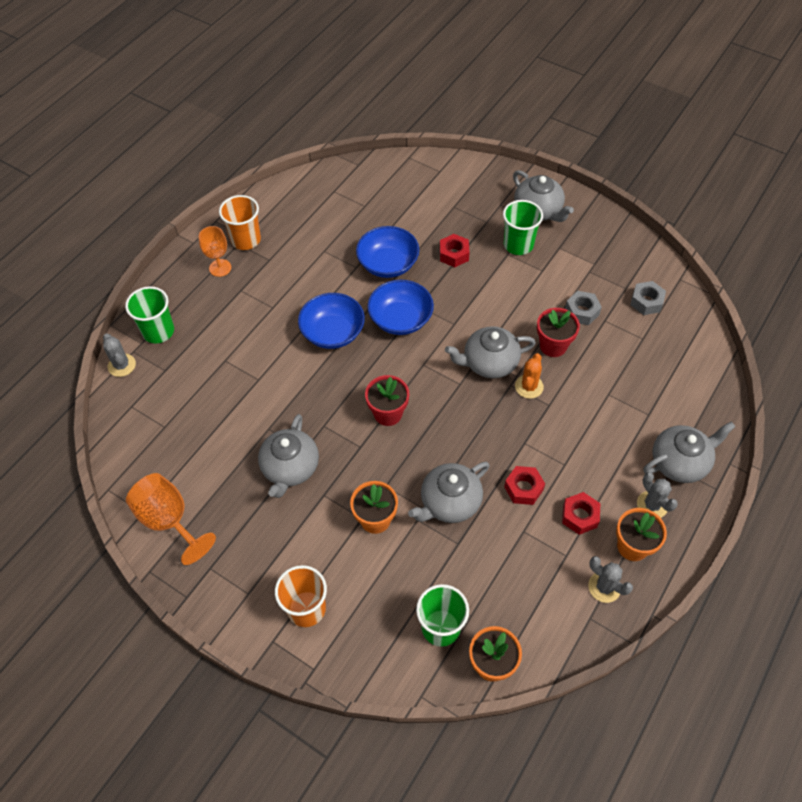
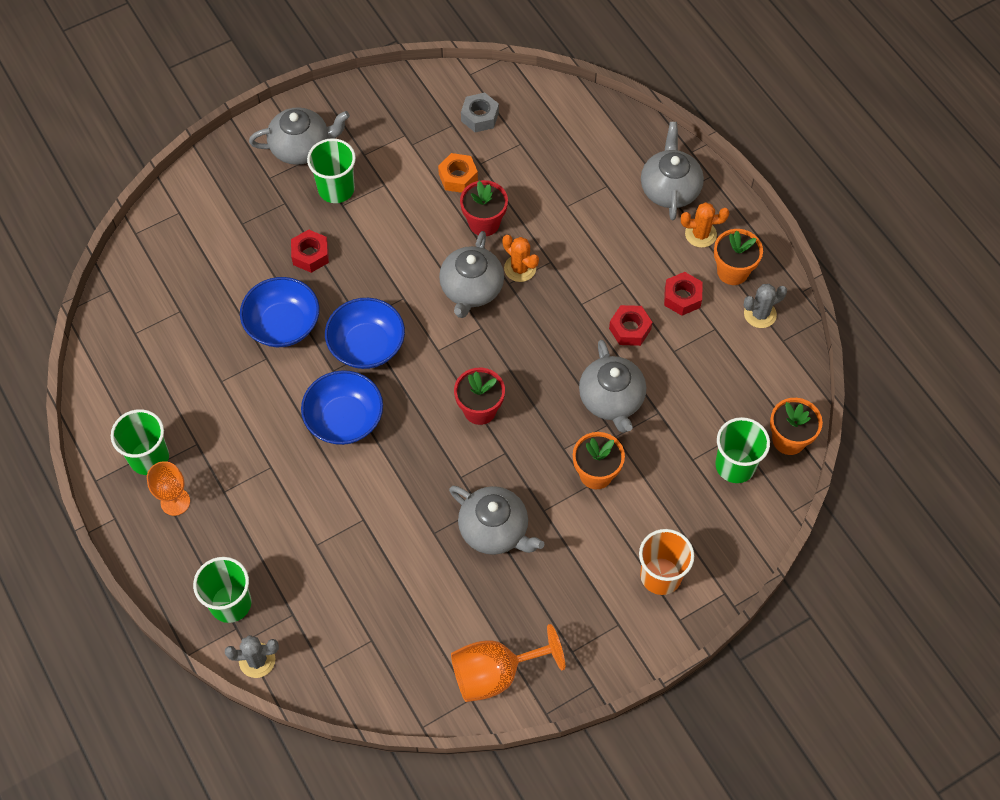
camera: 65 degrees left, 5 degrees up
(246, 240) = (149, 457): orange cup -> green cup
(582, 312) = (458, 177): grey nut -> orange nut
(652, 505) = (700, 234): grey cactus -> orange cactus

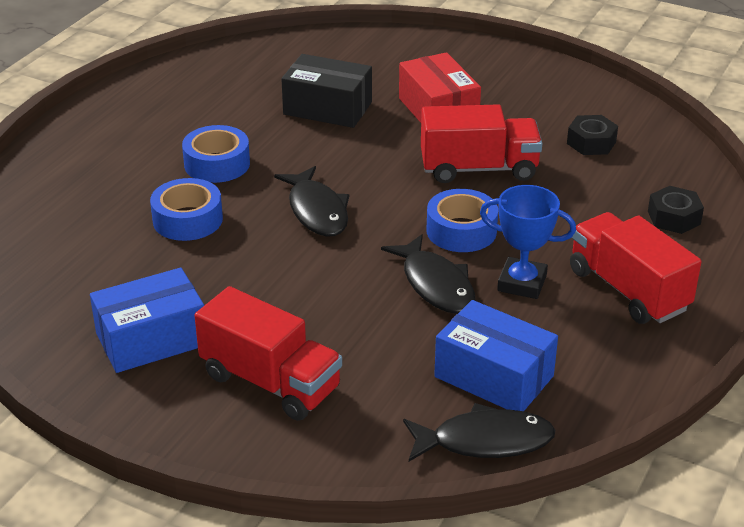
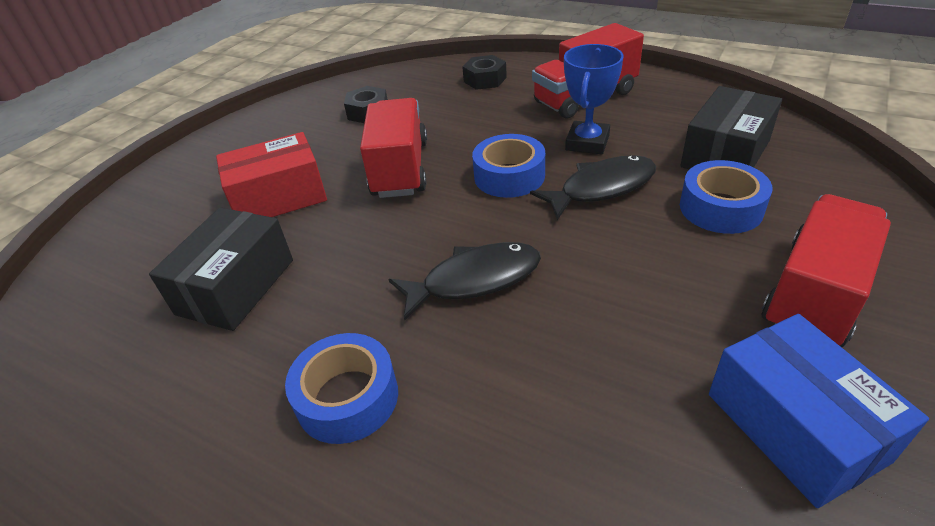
camera: 85 degrees left, 5 degrees up
(187, 220) = (496, 418): blue tape -> blue tape (721, 208)
(485, 441) = (813, 156): black fish -> none
(494, 376) = (725, 154): blue box -> black box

_Task statement_. Reproduce the preceding material exactly, skipping pictures.

_Exercise solution_.
camera: 65 degrees left, 5 degrees up
(246, 240) = (149, 457): orange cup -> green cup
(582, 312) = (458, 177): grey nut -> orange nut
(652, 505) = (700, 234): grey cactus -> orange cactus

camera: 85 degrees left, 5 degrees up
(187, 220) = (496, 418): blue tape -> blue tape (721, 208)
(485, 441) = (813, 156): black fish -> none
(494, 376) = (725, 154): blue box -> black box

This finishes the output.